Goal: Repeat each of the rows below line for line, with no changes.

Entries from a dataset
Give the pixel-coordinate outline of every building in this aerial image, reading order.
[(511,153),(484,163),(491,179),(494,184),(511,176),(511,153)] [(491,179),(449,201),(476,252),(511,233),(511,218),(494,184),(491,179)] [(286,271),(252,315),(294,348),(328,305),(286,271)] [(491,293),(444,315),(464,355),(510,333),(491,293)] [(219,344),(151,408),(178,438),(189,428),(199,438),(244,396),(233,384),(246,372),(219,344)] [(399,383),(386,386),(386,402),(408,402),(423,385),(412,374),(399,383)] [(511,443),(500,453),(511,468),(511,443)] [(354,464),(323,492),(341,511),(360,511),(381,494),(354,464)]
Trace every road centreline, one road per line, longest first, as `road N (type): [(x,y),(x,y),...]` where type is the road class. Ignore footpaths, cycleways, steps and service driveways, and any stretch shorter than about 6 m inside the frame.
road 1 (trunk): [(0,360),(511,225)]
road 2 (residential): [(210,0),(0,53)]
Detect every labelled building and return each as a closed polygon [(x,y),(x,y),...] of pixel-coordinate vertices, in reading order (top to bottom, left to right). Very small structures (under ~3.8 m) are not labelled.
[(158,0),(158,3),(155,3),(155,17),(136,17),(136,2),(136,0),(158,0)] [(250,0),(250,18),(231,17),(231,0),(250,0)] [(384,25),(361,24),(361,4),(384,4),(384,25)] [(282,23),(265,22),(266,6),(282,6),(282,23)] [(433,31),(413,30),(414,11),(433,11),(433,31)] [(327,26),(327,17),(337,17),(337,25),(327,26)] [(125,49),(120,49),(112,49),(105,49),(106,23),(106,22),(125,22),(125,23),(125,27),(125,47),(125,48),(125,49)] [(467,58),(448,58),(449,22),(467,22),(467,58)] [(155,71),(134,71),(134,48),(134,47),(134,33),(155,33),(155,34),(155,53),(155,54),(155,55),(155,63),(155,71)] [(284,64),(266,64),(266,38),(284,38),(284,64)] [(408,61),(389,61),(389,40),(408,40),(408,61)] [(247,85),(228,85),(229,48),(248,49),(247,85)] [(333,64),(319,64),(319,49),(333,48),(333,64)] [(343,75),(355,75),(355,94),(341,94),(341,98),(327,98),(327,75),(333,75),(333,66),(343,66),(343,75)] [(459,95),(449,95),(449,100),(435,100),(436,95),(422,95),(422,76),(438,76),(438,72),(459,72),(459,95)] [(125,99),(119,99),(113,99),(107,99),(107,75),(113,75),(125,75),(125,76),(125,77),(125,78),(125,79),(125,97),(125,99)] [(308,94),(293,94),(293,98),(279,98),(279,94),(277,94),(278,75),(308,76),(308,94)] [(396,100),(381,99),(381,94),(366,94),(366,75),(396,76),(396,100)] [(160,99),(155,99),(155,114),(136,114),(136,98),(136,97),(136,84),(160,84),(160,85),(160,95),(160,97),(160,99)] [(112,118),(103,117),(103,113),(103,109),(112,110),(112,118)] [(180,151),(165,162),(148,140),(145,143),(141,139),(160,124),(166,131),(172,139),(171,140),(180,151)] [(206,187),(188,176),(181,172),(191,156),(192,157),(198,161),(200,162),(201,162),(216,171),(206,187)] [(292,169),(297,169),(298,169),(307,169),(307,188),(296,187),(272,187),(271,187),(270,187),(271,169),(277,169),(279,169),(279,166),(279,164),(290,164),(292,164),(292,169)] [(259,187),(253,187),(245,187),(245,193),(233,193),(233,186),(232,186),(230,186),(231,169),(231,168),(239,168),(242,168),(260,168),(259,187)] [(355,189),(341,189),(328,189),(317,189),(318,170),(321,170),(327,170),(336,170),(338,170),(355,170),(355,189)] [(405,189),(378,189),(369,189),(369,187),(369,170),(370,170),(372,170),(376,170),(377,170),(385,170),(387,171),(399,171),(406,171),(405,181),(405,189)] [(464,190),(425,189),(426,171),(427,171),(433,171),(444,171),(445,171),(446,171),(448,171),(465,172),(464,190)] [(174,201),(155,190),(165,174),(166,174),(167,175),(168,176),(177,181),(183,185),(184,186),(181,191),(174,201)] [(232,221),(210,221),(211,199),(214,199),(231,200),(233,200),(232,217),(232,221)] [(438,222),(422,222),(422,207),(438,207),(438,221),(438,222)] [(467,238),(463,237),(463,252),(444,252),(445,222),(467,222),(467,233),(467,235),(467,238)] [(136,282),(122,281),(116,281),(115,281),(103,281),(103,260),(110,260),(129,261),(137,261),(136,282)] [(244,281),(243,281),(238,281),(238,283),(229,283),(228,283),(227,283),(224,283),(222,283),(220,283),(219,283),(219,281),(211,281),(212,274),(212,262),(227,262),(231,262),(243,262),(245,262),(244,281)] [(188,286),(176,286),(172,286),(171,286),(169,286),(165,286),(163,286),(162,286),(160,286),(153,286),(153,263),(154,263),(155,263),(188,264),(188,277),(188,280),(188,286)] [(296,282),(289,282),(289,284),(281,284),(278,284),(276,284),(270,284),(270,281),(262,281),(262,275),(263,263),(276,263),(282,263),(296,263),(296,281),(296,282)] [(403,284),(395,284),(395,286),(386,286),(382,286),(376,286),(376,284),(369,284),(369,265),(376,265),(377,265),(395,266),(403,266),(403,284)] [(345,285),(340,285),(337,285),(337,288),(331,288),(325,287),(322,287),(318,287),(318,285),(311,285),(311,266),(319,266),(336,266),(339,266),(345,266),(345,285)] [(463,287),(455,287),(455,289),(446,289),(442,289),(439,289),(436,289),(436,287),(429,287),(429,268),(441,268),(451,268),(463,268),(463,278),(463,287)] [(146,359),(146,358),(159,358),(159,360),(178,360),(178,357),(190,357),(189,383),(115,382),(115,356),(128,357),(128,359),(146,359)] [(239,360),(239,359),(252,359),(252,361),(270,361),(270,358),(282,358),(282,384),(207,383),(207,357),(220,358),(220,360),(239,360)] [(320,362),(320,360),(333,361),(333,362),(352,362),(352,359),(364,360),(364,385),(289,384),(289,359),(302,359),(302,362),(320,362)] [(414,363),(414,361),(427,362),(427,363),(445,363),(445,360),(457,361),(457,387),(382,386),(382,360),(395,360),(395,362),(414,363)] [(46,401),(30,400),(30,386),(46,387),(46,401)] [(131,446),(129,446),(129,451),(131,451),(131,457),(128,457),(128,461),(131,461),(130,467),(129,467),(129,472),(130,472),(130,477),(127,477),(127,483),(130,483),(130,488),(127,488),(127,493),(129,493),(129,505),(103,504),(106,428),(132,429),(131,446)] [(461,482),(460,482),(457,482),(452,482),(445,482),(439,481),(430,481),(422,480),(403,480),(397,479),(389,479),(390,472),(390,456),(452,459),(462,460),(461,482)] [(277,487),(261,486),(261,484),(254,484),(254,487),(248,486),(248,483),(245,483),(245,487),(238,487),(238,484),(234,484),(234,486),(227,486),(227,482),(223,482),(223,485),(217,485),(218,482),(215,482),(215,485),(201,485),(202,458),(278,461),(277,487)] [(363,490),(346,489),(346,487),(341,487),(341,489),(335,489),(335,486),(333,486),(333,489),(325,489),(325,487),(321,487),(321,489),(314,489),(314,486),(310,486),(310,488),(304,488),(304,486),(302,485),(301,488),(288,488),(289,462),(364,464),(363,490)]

Result:
Give the pixel-coordinate outline of every building in this aerial image, reading order.
[(511,153),(484,163),(491,179),(494,184),(511,176),(511,153)] [(491,179),(449,201),(476,252),(511,233),(511,218),(494,184),(491,179)] [(286,271),(252,315),(294,348),(328,305),(286,271)] [(491,293),(444,315),(464,355),(510,333),(491,293)] [(219,344),(151,408),(178,438),(189,428),(199,438),(244,396),(233,384),(246,372),(219,344)] [(399,383),(386,386),(386,402),(408,402),(423,385),(412,374),(399,383)] [(511,443),(500,453),(511,468),(511,443)] [(354,464),(323,492),(341,511),(360,511),(381,494),(354,464)]
Trace every road centreline, one road per line, longest first, as `road N (type): [(x,y),(x,y),...]` where type is the road class. Ignore footpaths, cycleways, steps and service driveways, and any stretch shorter than about 6 m inside the frame.
road 1 (trunk): [(0,360),(511,225)]
road 2 (residential): [(210,0),(0,53)]
Detect every labelled building and return each as a closed polygon [(x,y),(x,y),...] of pixel-coordinate vertices, in reading order (top to bottom, left to right). Very small structures (under ~3.8 m) are not labelled.
[(158,0),(158,3),(155,3),(155,17),(136,17),(136,2),(136,0),(158,0)] [(250,0),(250,18),(231,17),(231,0),(250,0)] [(384,25),(361,24),(361,4),(384,4),(384,25)] [(282,23),(265,22),(266,6),(282,6),(282,23)] [(433,31),(413,30),(414,11),(433,11),(433,31)] [(327,26),(327,17),(337,17),(337,25),(327,26)] [(125,49),(120,49),(112,49),(105,49),(106,23),(106,22),(125,22),(125,23),(125,27),(125,47),(125,48),(125,49)] [(467,58),(448,58),(449,22),(467,22),(467,58)] [(155,71),(134,71),(134,48),(134,47),(134,33),(155,33),(155,34),(155,53),(155,54),(155,55),(155,63),(155,71)] [(284,64),(266,64),(266,38),(284,38),(284,64)] [(408,61),(389,61),(389,40),(408,40),(408,61)] [(247,85),(228,85),(229,48),(248,49),(247,85)] [(333,64),(319,64),(319,49),(333,48),(333,64)] [(343,75),(355,75),(355,94),(341,94),(341,98),(327,98),(327,75),(333,75),(333,66),(343,66),(343,75)] [(459,95),(449,95),(449,100),(435,100),(436,95),(422,95),(422,76),(438,76),(438,72),(459,72),(459,95)] [(125,99),(119,99),(113,99),(107,99),(107,75),(113,75),(125,75),(125,76),(125,77),(125,78),(125,79),(125,97),(125,99)] [(308,94),(293,94),(293,98),(279,98),(279,94),(277,94),(278,75),(308,76),(308,94)] [(396,100),(381,99),(381,94),(366,94),(366,75),(396,76),(396,100)] [(160,99),(155,99),(155,114),(136,114),(136,98),(136,97),(136,84),(160,84),(160,85),(160,95),(160,97),(160,99)] [(112,118),(103,117),(103,113),(103,109),(112,110),(112,118)] [(180,151),(165,162),(148,140),(145,143),(141,139),(160,124),(166,131),(172,139),(171,140),(180,151)] [(206,187),(188,176),(181,172),(191,156),(192,157),(198,161),(200,162),(201,162),(216,171),(206,187)] [(292,169),(297,169),(298,169),(307,169),(307,188),(296,187),(272,187),(271,187),(270,187),(271,169),(277,169),(279,169),(279,166),(279,164),(290,164),(292,164),(292,169)] [(259,187),(253,187),(245,187),(245,193),(233,193),(233,186),(232,186),(230,186),(231,169),(231,168),(239,168),(242,168),(260,168),(259,187)] [(355,189),(341,189),(328,189),(317,189),(318,170),(321,170),(327,170),(336,170),(338,170),(355,170),(355,189)] [(405,189),(378,189),(369,189),(369,187),(369,170),(370,170),(372,170),(376,170),(377,170),(385,170),(387,171),(399,171),(406,171),(405,181),(405,189)] [(464,190),(425,189),(426,171),(427,171),(433,171),(444,171),(445,171),(446,171),(448,171),(465,172),(464,190)] [(174,201),(155,190),(165,174),(166,174),(167,175),(168,176),(177,181),(183,185),(184,186),(181,191),(174,201)] [(232,221),(210,221),(211,199),(214,199),(231,200),(233,200),(232,217),(232,221)] [(438,222),(422,222),(422,207),(438,207),(438,221),(438,222)] [(467,238),(463,237),(463,252),(444,252),(445,222),(467,222),(467,233),(467,235),(467,238)] [(136,282),(122,281),(116,281),(115,281),(103,281),(103,260),(110,260),(129,261),(137,261),(136,282)] [(244,281),(243,281),(238,281),(238,283),(229,283),(228,283),(227,283),(224,283),(222,283),(220,283),(219,283),(219,281),(211,281),(212,274),(212,262),(227,262),(231,262),(243,262),(245,262),(244,281)] [(188,286),(176,286),(172,286),(171,286),(169,286),(165,286),(163,286),(162,286),(160,286),(153,286),(153,263),(154,263),(155,263),(188,264),(188,277),(188,280),(188,286)] [(296,282),(289,282),(289,284),(281,284),(278,284),(276,284),(270,284),(270,281),(262,281),(262,275),(263,263),(276,263),(282,263),(296,263),(296,281),(296,282)] [(403,284),(395,284),(395,286),(386,286),(382,286),(376,286),(376,284),(369,284),(369,265),(376,265),(377,265),(395,266),(403,266),(403,284)] [(345,285),(340,285),(337,285),(337,288),(331,288),(325,287),(322,287),(318,287),(318,285),(311,285),(311,266),(319,266),(336,266),(339,266),(345,266),(345,285)] [(463,287),(455,287),(455,289),(446,289),(442,289),(439,289),(436,289),(436,287),(429,287),(429,268),(441,268),(451,268),(463,268),(463,278),(463,287)] [(146,359),(146,358),(159,358),(159,360),(178,360),(178,357),(190,357),(189,383),(115,382),(115,356),(128,357),(128,359),(146,359)] [(239,360),(239,359),(252,359),(252,361),(270,361),(270,358),(282,358),(282,384),(207,383),(207,357),(220,358),(220,360),(239,360)] [(320,362),(320,360),(333,361),(333,362),(352,362),(352,359),(364,360),(364,385),(289,384),(289,359),(302,359),(302,362),(320,362)] [(414,363),(414,361),(427,362),(427,363),(445,363),(445,360),(457,361),(457,387),(382,386),(382,360),(395,360),(395,362),(414,363)] [(46,401),(30,400),(30,386),(46,387),(46,401)] [(131,446),(129,446),(129,451),(131,451),(131,457),(128,457),(128,461),(131,461),(130,467),(129,467),(129,472),(130,472),(130,477),(127,477),(127,483),(130,483),(130,488),(127,488),(127,493),(129,493),(129,505),(103,504),(106,428),(132,429),(131,446)] [(461,482),(460,482),(457,482),(452,482),(445,482),(439,481),(430,481),(422,480),(403,480),(397,479),(389,479),(390,472),(390,456),(452,459),(462,460),(461,482)] [(277,487),(261,486),(261,484),(254,484),(254,487),(248,486),(248,483),(245,483),(245,487),(238,487),(238,484),(234,484),(234,486),(227,486),(227,482),(223,482),(223,485),(217,485),(218,482),(215,482),(215,485),(201,485),(202,458),(278,461),(277,487)] [(363,490),(346,489),(346,487),(341,487),(341,489),(335,489),(335,486),(333,486),(333,489),(325,489),(325,487),(321,487),(321,489),(314,489),(314,486),(310,486),(310,488),(304,488),(304,486),(302,485),(301,488),(288,488),(289,462),(364,464),(363,490)]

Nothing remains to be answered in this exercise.